● **WORK TO DO**
Rewrite the listing below with every "hexagon" switched to "octagon", changing nothing else.

● **RECORDS SUPPLIED**

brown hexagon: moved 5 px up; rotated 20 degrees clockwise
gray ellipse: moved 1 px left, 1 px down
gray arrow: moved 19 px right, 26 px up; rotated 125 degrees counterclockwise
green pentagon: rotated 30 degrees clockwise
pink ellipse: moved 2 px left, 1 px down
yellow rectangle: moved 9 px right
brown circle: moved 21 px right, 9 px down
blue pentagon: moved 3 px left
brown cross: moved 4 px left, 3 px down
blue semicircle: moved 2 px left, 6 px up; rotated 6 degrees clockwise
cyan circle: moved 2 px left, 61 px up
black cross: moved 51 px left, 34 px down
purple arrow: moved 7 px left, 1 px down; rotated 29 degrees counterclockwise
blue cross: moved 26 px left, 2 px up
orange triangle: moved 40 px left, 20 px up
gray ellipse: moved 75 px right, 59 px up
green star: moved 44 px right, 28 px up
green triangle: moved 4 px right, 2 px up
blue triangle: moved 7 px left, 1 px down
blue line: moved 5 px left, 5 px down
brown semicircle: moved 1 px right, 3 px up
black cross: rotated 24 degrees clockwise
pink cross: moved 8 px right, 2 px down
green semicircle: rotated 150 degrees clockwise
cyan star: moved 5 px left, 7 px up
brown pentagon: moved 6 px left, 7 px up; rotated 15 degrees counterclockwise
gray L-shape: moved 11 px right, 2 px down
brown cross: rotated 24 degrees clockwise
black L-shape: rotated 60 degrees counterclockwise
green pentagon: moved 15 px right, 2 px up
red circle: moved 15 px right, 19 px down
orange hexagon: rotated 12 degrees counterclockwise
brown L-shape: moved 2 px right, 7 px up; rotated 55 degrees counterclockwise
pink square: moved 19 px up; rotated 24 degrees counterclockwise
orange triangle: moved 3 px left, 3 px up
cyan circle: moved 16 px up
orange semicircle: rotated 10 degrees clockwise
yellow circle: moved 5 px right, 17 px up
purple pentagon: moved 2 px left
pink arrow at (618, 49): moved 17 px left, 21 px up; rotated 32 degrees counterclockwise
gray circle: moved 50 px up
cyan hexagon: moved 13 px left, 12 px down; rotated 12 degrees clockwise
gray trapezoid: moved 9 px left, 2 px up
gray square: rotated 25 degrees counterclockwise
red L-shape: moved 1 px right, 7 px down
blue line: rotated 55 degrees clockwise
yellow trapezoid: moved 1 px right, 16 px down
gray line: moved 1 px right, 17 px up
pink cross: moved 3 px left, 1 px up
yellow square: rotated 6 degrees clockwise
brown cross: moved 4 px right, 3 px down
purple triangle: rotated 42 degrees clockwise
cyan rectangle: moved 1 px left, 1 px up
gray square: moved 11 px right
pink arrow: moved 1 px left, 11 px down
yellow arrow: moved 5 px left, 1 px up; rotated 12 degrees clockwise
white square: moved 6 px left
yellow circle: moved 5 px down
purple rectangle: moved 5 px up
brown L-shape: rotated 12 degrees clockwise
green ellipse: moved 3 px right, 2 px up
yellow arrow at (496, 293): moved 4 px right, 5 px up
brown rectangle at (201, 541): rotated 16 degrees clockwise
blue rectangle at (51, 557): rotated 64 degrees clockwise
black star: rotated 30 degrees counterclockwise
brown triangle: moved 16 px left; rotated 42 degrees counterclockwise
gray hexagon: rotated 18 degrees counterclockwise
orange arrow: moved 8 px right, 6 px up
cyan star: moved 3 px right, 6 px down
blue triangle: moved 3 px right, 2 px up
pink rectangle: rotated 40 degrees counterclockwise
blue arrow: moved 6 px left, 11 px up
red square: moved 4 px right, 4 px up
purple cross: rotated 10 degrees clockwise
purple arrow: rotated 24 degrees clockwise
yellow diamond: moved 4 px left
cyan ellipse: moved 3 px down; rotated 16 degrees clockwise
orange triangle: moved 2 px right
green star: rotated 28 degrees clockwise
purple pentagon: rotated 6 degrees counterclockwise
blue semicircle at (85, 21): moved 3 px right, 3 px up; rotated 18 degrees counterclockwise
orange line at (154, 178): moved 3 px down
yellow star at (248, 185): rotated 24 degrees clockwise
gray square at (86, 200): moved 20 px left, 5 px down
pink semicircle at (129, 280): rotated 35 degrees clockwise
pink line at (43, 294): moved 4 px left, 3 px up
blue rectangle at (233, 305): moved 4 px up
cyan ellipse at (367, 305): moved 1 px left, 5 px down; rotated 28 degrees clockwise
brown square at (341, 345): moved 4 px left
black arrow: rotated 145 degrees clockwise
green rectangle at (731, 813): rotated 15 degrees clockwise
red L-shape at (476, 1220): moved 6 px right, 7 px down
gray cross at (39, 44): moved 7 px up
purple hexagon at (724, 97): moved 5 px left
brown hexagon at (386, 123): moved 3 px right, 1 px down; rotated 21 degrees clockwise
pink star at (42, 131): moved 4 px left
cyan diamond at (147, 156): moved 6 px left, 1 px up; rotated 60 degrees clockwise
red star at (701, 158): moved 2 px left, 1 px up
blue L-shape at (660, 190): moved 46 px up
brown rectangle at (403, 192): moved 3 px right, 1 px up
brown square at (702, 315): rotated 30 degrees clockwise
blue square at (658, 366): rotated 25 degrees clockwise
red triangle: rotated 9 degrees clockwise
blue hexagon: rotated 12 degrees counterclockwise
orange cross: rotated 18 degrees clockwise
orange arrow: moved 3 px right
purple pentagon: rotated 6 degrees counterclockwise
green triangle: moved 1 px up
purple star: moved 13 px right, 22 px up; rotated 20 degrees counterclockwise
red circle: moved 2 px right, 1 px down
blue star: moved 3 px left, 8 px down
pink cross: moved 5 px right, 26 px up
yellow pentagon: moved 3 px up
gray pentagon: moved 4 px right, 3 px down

● **FULL RESPONSE**
brown octagon: moved 5 px up; rotated 20 degrees clockwise
gray ellipse: moved 1 px left, 1 px down
gray arrow: moved 19 px right, 26 px up; rotated 125 degrees counterclockwise
green pentagon: rotated 30 degrees clockwise
pink ellipse: moved 2 px left, 1 px down
yellow rectangle: moved 9 px right
brown circle: moved 21 px right, 9 px down
blue pentagon: moved 3 px left
brown cross: moved 4 px left, 3 px down
blue semicircle: moved 2 px left, 6 px up; rotated 6 degrees clockwise
cyan circle: moved 2 px left, 61 px up
black cross: moved 51 px left, 34 px down
purple arrow: moved 7 px left, 1 px down; rotated 29 degrees counterclockwise
blue cross: moved 26 px left, 2 px up
orange triangle: moved 40 px left, 20 px up
gray ellipse: moved 75 px right, 59 px up
green star: moved 44 px right, 28 px up
green triangle: moved 4 px right, 2 px up
blue triangle: moved 7 px left, 1 px down
blue line: moved 5 px left, 5 px down
brown semicircle: moved 1 px right, 3 px up
black cross: rotated 24 degrees clockwise
pink cross: moved 8 px right, 2 px down
green semicircle: rotated 150 degrees clockwise
cyan star: moved 5 px left, 7 px up
brown pentagon: moved 6 px left, 7 px up; rotated 15 degrees counterclockwise
gray L-shape: moved 11 px right, 2 px down
brown cross: rotated 24 degrees clockwise
black L-shape: rotated 60 degrees counterclockwise
green pentagon: moved 15 px right, 2 px up
red circle: moved 15 px right, 19 px down
orange octagon: rotated 12 degrees counterclockwise
brown L-shape: moved 2 px right, 7 px up; rotated 55 degrees counterclockwise
pink square: moved 19 px up; rotated 24 degrees counterclockwise
orange triangle: moved 3 px left, 3 px up
cyan circle: moved 16 px up
orange semicircle: rotated 10 degrees clockwise
yellow circle: moved 5 px right, 17 px up
purple pentagon: moved 2 px left
pink arrow at (618, 49): moved 17 px left, 21 px up; rotated 32 degrees counterclockwise
gray circle: moved 50 px up
cyan octagon: moved 13 px left, 12 px down; rotated 12 degrees clockwise
gray trapezoid: moved 9 px left, 2 px up
gray square: rotated 25 degrees counterclockwise
red L-shape: moved 1 px right, 7 px down
blue line: rotated 55 degrees clockwise
yellow trapezoid: moved 1 px right, 16 px down
gray line: moved 1 px right, 17 px up
pink cross: moved 3 px left, 1 px up
yellow square: rotated 6 degrees clockwise
brown cross: moved 4 px right, 3 px down
purple triangle: rotated 42 degrees clockwise
cyan rectangle: moved 1 px left, 1 px up
gray square: moved 11 px right
pink arrow: moved 1 px left, 11 px down
yellow arrow: moved 5 px left, 1 px up; rotated 12 degrees clockwise
white square: moved 6 px left
yellow circle: moved 5 px down
purple rectangle: moved 5 px up
brown L-shape: rotated 12 degrees clockwise
green ellipse: moved 3 px right, 2 px up
yellow arrow at (496, 293): moved 4 px right, 5 px up
brown rectangle at (201, 541): rotated 16 degrees clockwise
blue rectangle at (51, 557): rotated 64 degrees clockwise
black star: rotated 30 degrees counterclockwise
brown triangle: moved 16 px left; rotated 42 degrees counterclockwise
gray octagon: rotated 18 degrees counterclockwise
orange arrow: moved 8 px right, 6 px up
cyan star: moved 3 px right, 6 px down
blue triangle: moved 3 px right, 2 px up
pink rectangle: rotated 40 degrees counterclockwise
blue arrow: moved 6 px left, 11 px up
red square: moved 4 px right, 4 px up
purple cross: rotated 10 degrees clockwise
purple arrow: rotated 24 degrees clockwise
yellow diamond: moved 4 px left
cyan ellipse: moved 3 px down; rotated 16 degrees clockwise
orange triangle: moved 2 px right
green star: rotated 28 degrees clockwise
purple pentagon: rotated 6 degrees counterclockwise
blue semicircle at (85, 21): moved 3 px right, 3 px up; rotated 18 degrees counterclockwise
orange line at (154, 178): moved 3 px down
yellow star at (248, 185): rotated 24 degrees clockwise
gray square at (86, 200): moved 20 px left, 5 px down
pink semicircle at (129, 280): rotated 35 degrees clockwise
pink line at (43, 294): moved 4 px left, 3 px up
blue rectangle at (233, 305): moved 4 px up
cyan ellipse at (367, 305): moved 1 px left, 5 px down; rotated 28 degrees clockwise
brown square at (341, 345): moved 4 px left
black arrow: rotated 145 degrees clockwise
green rectangle at (731, 813): rotated 15 degrees clockwise
red L-shape at (476, 1220): moved 6 px right, 7 px down
gray cross at (39, 44): moved 7 px up
purple octagon at (724, 97): moved 5 px left
brown octagon at (386, 123): moved 3 px right, 1 px down; rotated 21 degrees clockwise
pink star at (42, 131): moved 4 px left
cyan diamond at (147, 156): moved 6 px left, 1 px up; rotated 60 degrees clockwise
red star at (701, 158): moved 2 px left, 1 px up
blue L-shape at (660, 190): moved 46 px up
brown rectangle at (403, 192): moved 3 px right, 1 px up
brown square at (702, 315): rotated 30 degrees clockwise
blue square at (658, 366): rotated 25 degrees clockwise
red triangle: rotated 9 degrees clockwise
blue octagon: rotated 12 degrees counterclockwise
orange cross: rotated 18 degrees clockwise
orange arrow: moved 3 px right
purple pentagon: rotated 6 degrees counterclockwise
green triangle: moved 1 px up
purple star: moved 13 px right, 22 px up; rotated 20 degrees counterclockwise
red circle: moved 2 px right, 1 px down
blue star: moved 3 px left, 8 px down
pink cross: moved 5 px right, 26 px up
yellow pentagon: moved 3 px up
gray pentagon: moved 4 px right, 3 px down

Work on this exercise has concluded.